#### What is required
In the listing that follows, count each line where the word "cupcake" appears; write nothing but the count.
** Dataset entries follows **
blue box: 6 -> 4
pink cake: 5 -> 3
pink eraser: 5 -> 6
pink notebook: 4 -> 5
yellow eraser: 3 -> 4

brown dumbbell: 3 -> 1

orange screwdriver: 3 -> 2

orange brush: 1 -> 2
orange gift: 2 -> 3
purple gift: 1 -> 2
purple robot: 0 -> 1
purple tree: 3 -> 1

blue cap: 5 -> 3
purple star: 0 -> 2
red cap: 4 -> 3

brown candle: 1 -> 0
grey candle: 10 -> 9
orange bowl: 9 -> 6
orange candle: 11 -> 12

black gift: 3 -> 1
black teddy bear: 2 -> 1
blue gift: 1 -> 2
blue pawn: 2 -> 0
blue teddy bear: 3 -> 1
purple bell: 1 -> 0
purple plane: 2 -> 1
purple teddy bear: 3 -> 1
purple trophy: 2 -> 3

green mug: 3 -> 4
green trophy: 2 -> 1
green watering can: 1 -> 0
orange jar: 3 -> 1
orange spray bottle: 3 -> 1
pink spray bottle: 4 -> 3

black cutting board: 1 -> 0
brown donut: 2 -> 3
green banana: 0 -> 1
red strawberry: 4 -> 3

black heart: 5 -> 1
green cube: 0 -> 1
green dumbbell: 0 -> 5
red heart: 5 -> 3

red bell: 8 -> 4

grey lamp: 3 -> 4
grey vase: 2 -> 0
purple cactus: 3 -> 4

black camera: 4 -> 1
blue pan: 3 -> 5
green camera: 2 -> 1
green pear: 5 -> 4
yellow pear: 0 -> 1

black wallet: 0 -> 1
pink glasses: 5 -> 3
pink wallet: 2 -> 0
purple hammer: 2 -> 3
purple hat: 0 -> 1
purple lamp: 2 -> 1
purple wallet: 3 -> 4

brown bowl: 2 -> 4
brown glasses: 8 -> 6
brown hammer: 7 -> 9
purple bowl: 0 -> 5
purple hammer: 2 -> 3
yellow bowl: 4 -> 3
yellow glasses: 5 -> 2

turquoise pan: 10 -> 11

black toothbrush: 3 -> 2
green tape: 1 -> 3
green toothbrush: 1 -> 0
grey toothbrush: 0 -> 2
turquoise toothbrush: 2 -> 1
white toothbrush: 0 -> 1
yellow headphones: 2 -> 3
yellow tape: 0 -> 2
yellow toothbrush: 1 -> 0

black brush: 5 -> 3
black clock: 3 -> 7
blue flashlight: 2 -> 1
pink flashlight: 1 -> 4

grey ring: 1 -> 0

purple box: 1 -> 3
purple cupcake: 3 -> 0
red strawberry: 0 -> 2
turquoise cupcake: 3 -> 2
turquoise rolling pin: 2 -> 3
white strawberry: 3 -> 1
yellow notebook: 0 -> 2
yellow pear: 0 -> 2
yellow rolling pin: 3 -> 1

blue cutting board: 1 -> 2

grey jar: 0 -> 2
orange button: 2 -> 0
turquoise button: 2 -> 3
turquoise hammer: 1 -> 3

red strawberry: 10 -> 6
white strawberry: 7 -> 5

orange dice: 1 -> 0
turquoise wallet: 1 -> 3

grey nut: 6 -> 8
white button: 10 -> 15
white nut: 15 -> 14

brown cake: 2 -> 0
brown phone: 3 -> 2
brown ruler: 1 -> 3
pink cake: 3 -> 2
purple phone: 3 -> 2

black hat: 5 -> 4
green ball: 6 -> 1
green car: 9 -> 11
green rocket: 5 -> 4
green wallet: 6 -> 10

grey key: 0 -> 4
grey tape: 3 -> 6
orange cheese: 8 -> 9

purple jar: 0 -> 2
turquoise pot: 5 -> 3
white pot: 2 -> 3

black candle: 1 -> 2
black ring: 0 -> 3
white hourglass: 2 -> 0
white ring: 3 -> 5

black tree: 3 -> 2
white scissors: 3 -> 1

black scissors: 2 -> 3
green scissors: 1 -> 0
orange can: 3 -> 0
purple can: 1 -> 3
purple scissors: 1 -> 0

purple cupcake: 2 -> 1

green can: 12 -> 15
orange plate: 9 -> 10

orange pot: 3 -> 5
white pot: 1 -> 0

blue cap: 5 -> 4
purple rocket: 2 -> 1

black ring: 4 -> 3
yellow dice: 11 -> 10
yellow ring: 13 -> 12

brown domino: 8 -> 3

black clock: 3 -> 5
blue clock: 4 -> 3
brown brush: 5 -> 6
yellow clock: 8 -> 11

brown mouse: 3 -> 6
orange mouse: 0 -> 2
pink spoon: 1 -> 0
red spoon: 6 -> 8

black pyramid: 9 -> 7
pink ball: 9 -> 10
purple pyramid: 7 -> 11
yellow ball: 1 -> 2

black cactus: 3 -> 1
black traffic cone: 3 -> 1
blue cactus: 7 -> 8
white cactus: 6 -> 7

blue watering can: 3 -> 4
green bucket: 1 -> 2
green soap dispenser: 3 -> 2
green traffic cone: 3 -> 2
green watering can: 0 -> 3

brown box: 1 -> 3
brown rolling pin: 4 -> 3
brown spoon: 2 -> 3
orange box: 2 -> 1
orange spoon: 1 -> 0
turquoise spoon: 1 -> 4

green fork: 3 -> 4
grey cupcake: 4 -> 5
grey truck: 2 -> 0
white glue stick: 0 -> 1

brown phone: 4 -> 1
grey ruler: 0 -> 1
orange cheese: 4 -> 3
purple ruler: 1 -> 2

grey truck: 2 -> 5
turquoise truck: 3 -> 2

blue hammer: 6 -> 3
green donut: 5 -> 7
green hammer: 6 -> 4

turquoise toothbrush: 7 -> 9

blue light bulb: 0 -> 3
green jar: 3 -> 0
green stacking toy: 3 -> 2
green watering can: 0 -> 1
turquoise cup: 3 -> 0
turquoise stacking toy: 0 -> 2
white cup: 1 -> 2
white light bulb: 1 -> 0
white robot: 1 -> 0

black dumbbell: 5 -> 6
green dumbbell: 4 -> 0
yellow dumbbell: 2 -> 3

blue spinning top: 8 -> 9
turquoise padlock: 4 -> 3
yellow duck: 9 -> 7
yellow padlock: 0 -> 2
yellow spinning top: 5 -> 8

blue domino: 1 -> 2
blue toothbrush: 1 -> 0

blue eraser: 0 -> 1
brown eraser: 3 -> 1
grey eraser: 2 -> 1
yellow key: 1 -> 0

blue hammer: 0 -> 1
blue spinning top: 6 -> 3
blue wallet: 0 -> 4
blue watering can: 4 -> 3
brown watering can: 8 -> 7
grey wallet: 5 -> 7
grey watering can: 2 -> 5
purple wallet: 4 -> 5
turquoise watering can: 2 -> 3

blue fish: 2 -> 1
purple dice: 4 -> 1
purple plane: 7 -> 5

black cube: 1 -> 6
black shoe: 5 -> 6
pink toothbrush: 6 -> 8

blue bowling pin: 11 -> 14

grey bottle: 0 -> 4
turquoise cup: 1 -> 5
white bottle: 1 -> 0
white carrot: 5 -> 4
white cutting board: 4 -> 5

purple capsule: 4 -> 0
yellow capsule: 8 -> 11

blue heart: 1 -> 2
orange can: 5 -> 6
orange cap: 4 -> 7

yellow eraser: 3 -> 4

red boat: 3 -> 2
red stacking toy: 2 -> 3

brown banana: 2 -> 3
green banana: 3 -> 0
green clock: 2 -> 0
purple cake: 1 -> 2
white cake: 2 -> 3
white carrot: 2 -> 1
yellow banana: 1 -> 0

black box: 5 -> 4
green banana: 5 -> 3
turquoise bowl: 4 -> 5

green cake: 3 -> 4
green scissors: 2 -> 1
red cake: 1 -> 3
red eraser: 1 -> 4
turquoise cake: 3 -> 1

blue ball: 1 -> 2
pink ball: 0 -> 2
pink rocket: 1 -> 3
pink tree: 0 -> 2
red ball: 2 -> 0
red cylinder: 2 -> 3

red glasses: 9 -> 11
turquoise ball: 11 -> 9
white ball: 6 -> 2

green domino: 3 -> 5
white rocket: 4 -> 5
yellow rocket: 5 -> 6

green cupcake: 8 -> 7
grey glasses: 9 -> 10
** End of Dataset entries **
#### Answer space
5